= PROBLEM TO SOLVE =
The pictures get left out, but everything else in the listing below must be duplicated exactly.

= ENTRIES SUPPLIED =
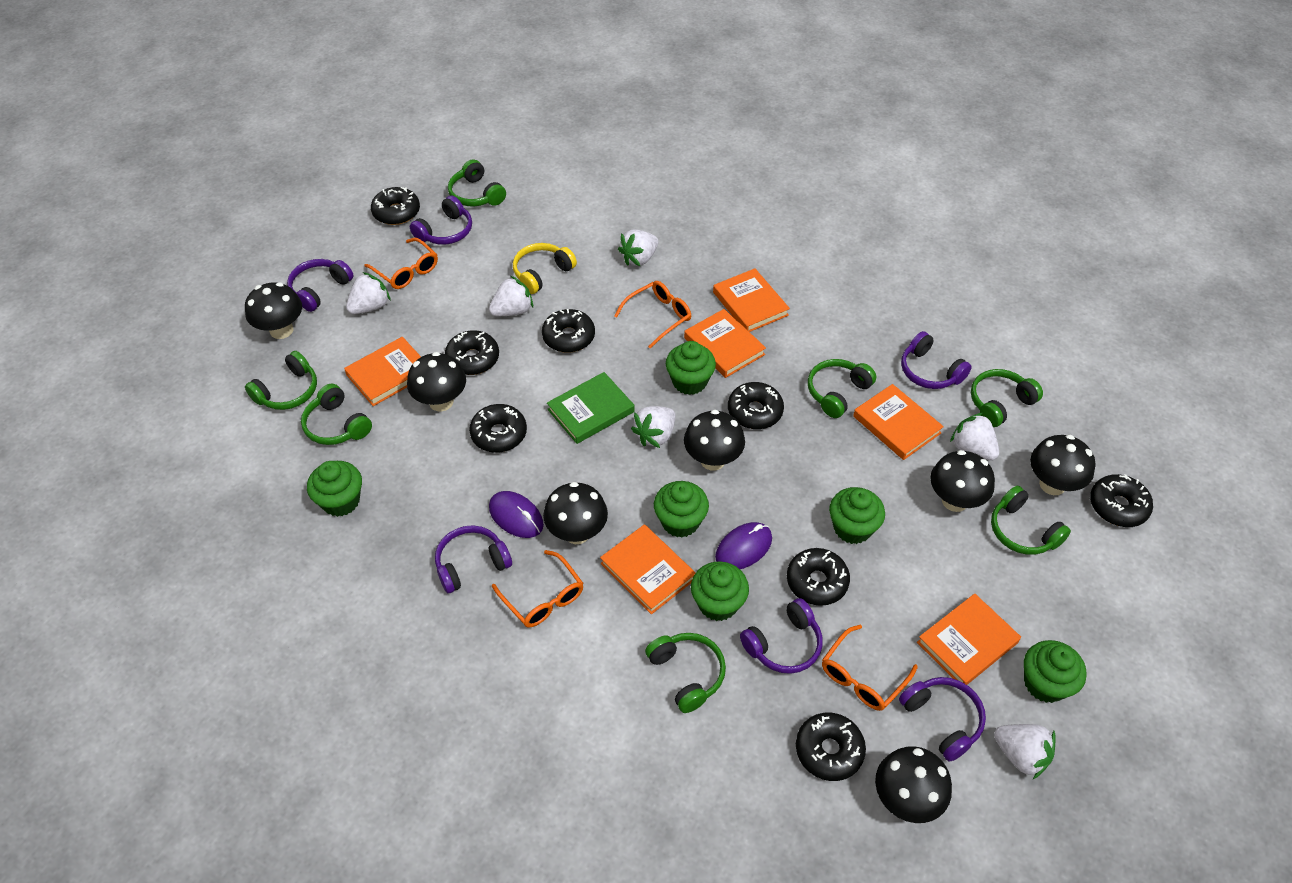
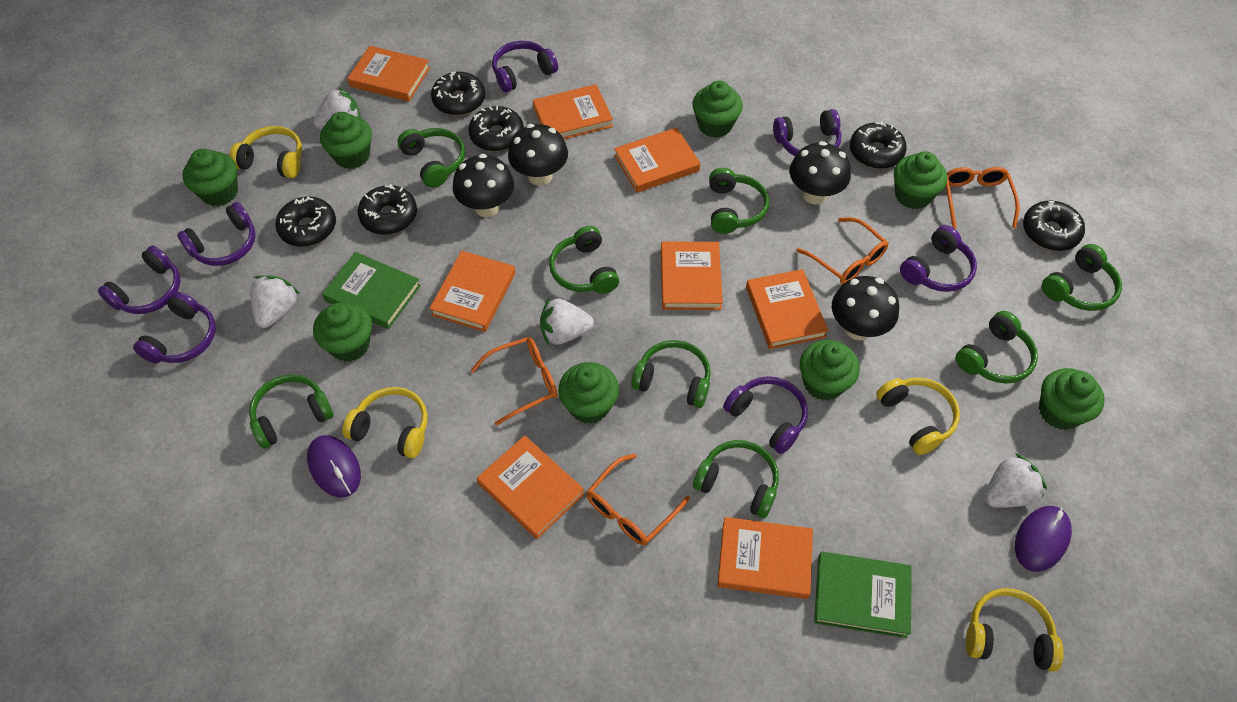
black donut: 8 -> 6
black mushroom: 7 -> 4
green book: 1 -> 2
green cupcake: 6 -> 8
green headphones: 7 -> 8
orange book: 6 -> 8
purple headphones: 6 -> 7
white strawberry: 6 -> 4
yellow headphones: 1 -> 4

= SOLUTION TO THIS EXERCISE =
black donut: 8 -> 6
black mushroom: 7 -> 4
green book: 1 -> 2
green cupcake: 6 -> 8
green headphones: 7 -> 8
orange book: 6 -> 8
purple headphones: 6 -> 7
white strawberry: 6 -> 4
yellow headphones: 1 -> 4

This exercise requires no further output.